I'd like every line from the material below that has "yellow" in it.

### RECORDS FOR THE TASK
-.-.-
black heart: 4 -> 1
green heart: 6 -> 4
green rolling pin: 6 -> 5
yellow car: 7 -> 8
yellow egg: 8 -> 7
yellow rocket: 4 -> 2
-.-.-
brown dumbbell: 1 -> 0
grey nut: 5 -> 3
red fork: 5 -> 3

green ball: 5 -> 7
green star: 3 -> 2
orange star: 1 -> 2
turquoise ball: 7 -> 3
-.-.-
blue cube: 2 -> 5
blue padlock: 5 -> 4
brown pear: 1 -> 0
-.-.-
### OUTPUT OF THE TASK
yellow car: 7 -> 8
yellow egg: 8 -> 7
yellow rocket: 4 -> 2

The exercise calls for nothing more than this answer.